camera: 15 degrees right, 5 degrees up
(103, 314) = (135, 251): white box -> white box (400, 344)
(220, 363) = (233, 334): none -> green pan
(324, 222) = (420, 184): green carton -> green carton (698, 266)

--

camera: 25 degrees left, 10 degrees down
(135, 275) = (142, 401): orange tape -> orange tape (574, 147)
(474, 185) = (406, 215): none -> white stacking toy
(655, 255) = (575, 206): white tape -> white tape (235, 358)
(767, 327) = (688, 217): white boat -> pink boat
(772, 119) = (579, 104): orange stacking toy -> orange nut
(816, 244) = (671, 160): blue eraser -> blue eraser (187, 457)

Task instructions: Among the records above, only the lines between the line holding "(220, 363) = (233, 334): none -> green pan" and the line holding "(324, 222) = (420, 184): green", inclusive, are to be output, exactly as written.

Answer for this exercise:
(220, 363) = (233, 334): none -> green pan
(324, 222) = (420, 184): green carton -> green carton (698, 266)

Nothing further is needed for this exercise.